(RECORDS FOR THE EXERCISE)
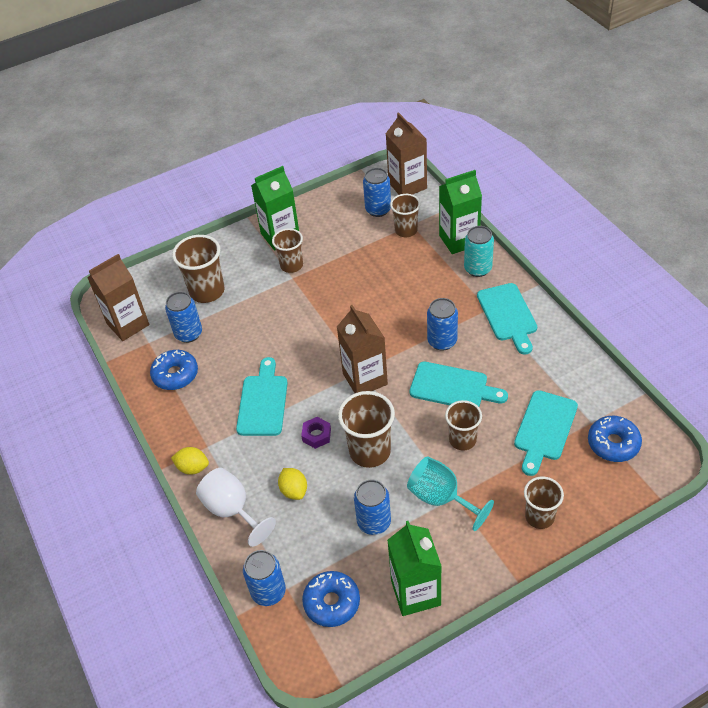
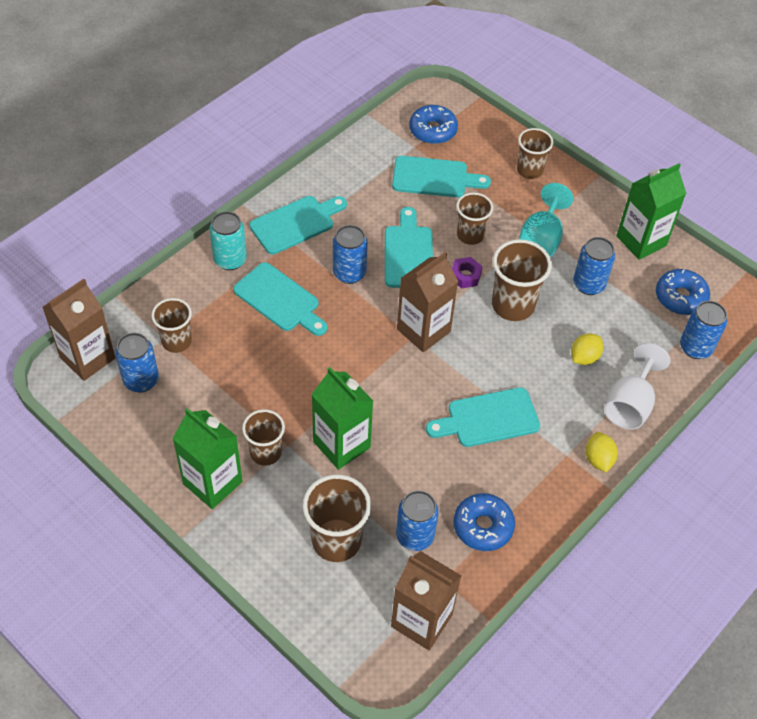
camera: 115 degrees left, 5 degrees up
(316, 435) = (512, 355): purple nut -> purple nut (465, 276)
(427, 293) = (279, 299): none -> turquoise cutting board
(459, 240) = (185, 285): green carton -> green carton (341, 444)

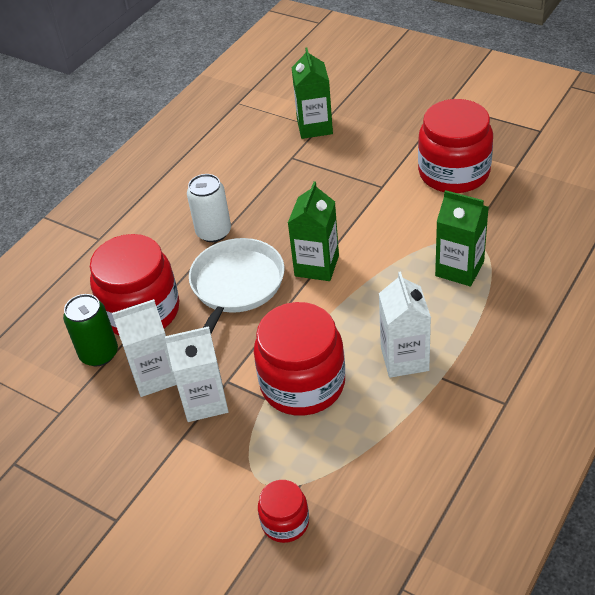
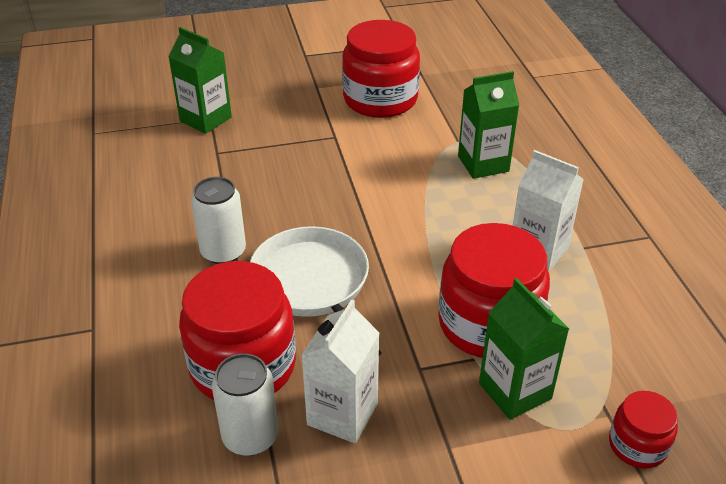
camera: 50 degrees left, 5 degrees down
(99, 354) = (250, 436): green can -> white can
(204, 401) = (424, 400): white carton -> none
(317, 266) = (365, 225): green carton -> green carton (515, 391)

(EXERCISE DETAILS)
Look through the data above for the string "white" and copy every line where it appears.

(FINISHED TASK)
(99, 354) = (250, 436): green can -> white can
(204, 401) = (424, 400): white carton -> none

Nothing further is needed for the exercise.